Required work
Set down every record below exactly as it stands, with the pictures omitted.

===== Records for processing

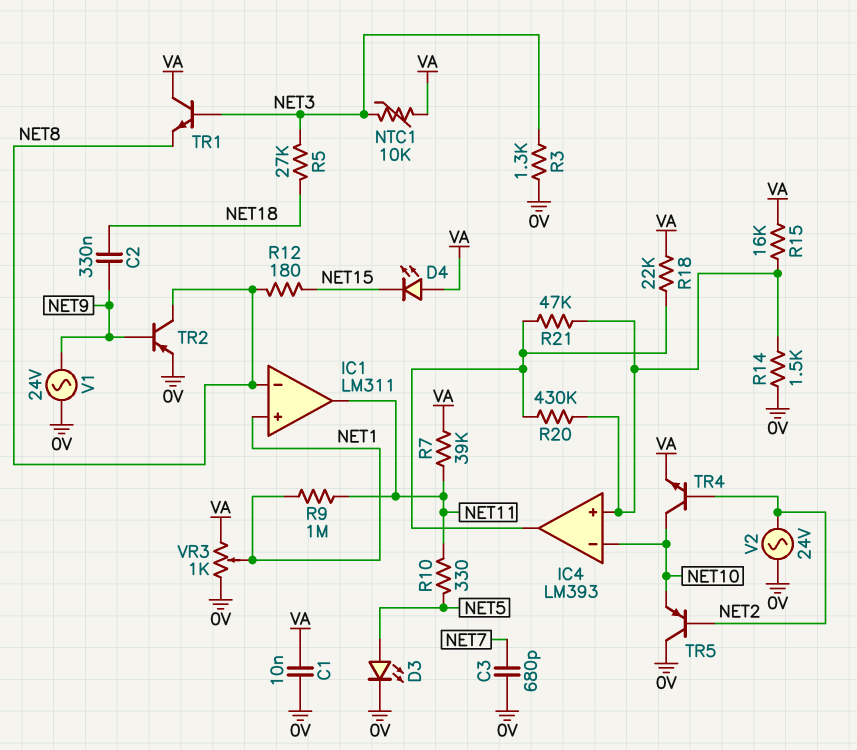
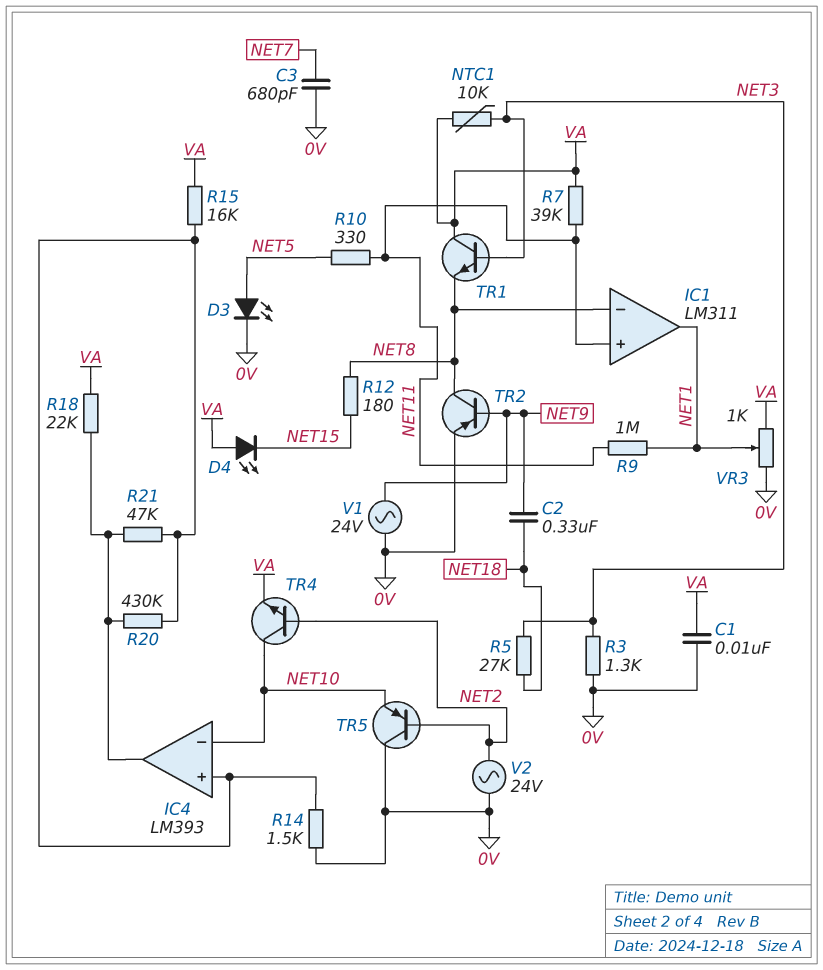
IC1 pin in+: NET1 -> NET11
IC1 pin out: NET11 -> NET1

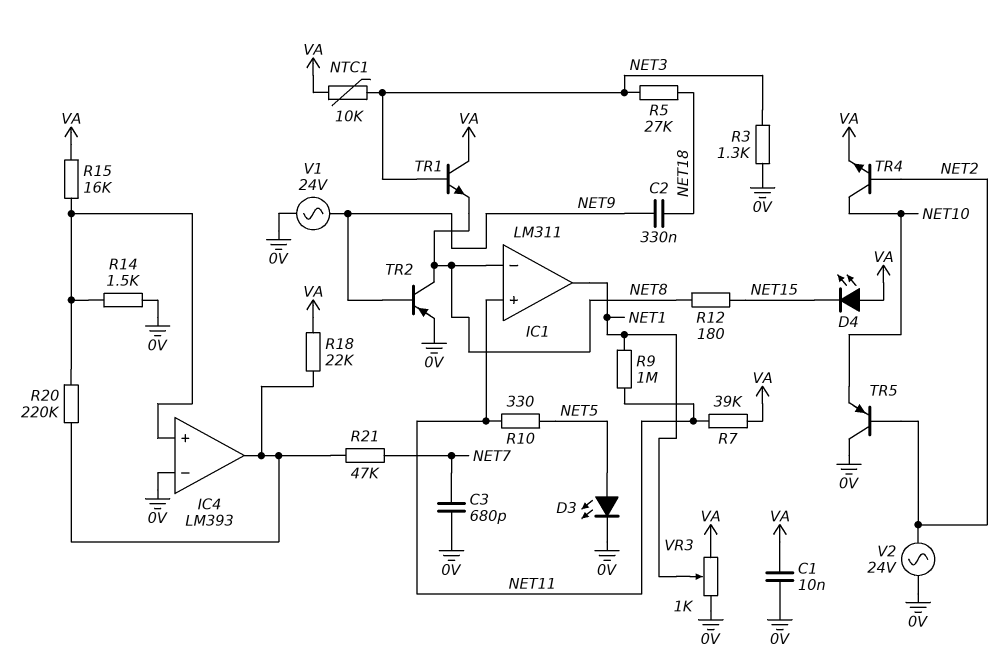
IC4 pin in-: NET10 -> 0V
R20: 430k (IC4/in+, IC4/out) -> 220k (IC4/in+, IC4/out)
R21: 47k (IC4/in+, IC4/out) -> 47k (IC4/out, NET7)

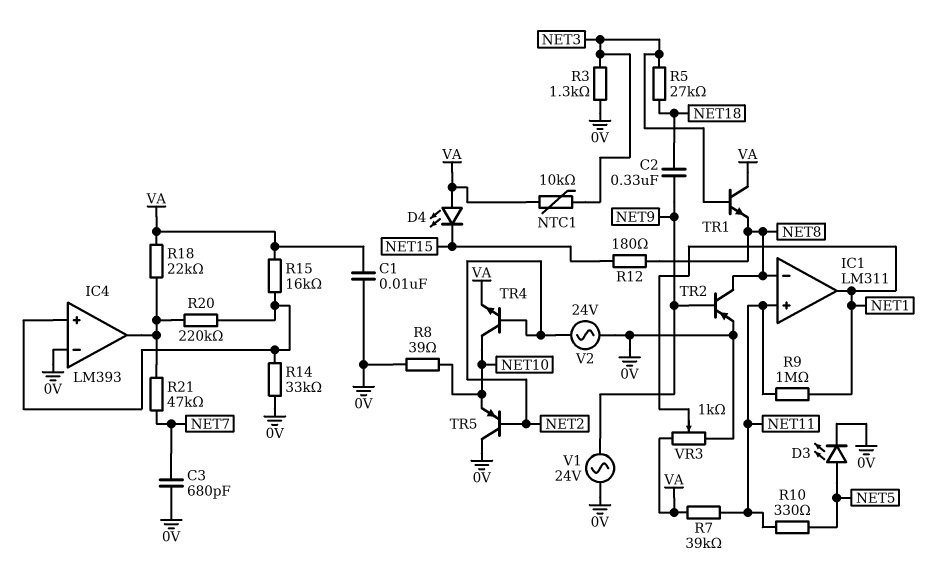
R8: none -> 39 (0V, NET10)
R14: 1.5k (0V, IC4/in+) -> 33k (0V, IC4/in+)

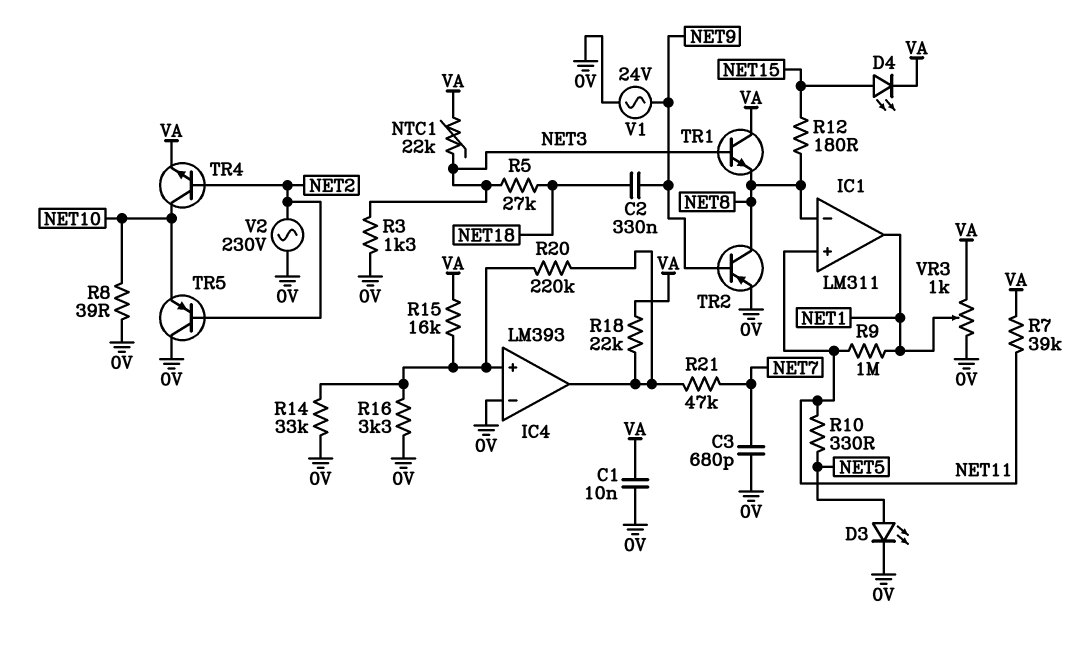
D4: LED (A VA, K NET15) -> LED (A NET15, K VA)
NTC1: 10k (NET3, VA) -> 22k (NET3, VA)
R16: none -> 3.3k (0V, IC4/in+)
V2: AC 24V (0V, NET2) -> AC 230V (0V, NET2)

==========

Task result
IC1 pin in+: NET1 -> NET11
IC1 pin out: NET11 -> NET1

IC4 pin in-: NET10 -> 0V
R20: 430k (IC4/in+, IC4/out) -> 220k (IC4/in+, IC4/out)
R21: 47k (IC4/in+, IC4/out) -> 47k (IC4/out, NET7)

R8: none -> 39 (0V, NET10)
R14: 1.5k (0V, IC4/in+) -> 33k (0V, IC4/in+)

D4: LED (A VA, K NET15) -> LED (A NET15, K VA)
NTC1: 10k (NET3, VA) -> 22k (NET3, VA)
R16: none -> 3.3k (0V, IC4/in+)
V2: AC 24V (0V, NET2) -> AC 230V (0V, NET2)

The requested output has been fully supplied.